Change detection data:

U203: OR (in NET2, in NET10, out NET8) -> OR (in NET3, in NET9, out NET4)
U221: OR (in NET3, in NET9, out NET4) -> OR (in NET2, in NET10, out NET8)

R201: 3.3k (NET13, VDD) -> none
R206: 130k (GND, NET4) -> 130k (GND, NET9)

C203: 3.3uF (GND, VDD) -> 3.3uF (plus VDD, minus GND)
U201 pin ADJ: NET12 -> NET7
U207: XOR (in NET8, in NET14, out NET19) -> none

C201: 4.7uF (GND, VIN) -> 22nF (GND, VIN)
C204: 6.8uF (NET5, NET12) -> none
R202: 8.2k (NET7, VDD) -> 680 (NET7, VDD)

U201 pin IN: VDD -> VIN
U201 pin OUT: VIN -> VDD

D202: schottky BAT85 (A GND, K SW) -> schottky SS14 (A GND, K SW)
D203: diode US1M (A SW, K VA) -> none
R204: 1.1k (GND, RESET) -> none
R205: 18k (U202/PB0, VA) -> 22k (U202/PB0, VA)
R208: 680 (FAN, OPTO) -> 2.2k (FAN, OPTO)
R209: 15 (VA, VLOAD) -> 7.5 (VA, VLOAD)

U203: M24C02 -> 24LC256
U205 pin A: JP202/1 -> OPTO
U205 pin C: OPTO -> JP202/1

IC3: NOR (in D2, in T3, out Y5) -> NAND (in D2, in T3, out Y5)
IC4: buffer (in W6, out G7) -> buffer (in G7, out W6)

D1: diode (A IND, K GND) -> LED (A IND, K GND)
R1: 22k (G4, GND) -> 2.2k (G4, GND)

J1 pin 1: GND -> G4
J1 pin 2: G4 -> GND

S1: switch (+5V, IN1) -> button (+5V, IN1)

ACTIVITY: Each line of the data should be given back exactly.

EXERCISE RESULT:
U203: OR (in NET2, in NET10, out NET8) -> OR (in NET3, in NET9, out NET4)
U221: OR (in NET3, in NET9, out NET4) -> OR (in NET2, in NET10, out NET8)

R201: 3.3k (NET13, VDD) -> none
R206: 130k (GND, NET4) -> 130k (GND, NET9)

C203: 3.3uF (GND, VDD) -> 3.3uF (plus VDD, minus GND)
U201 pin ADJ: NET12 -> NET7
U207: XOR (in NET8, in NET14, out NET19) -> none

C201: 4.7uF (GND, VIN) -> 22nF (GND, VIN)
C204: 6.8uF (NET5, NET12) -> none
R202: 8.2k (NET7, VDD) -> 680 (NET7, VDD)

U201 pin IN: VDD -> VIN
U201 pin OUT: VIN -> VDD

D202: schottky BAT85 (A GND, K SW) -> schottky SS14 (A GND, K SW)
D203: diode US1M (A SW, K VA) -> none
R204: 1.1k (GND, RESET) -> none
R205: 18k (U202/PB0, VA) -> 22k (U202/PB0, VA)
R208: 680 (FAN, OPTO) -> 2.2k (FAN, OPTO)
R209: 15 (VA, VLOAD) -> 7.5 (VA, VLOAD)

U203: M24C02 -> 24LC256
U205 pin A: JP202/1 -> OPTO
U205 pin C: OPTO -> JP202/1

IC3: NOR (in D2, in T3, out Y5) -> NAND (in D2, in T3, out Y5)
IC4: buffer (in W6, out G7) -> buffer (in G7, out W6)

D1: diode (A IND, K GND) -> LED (A IND, K GND)
R1: 22k (G4, GND) -> 2.2k (G4, GND)

J1 pin 1: GND -> G4
J1 pin 2: G4 -> GND

S1: switch (+5V, IN1) -> button (+5V, IN1)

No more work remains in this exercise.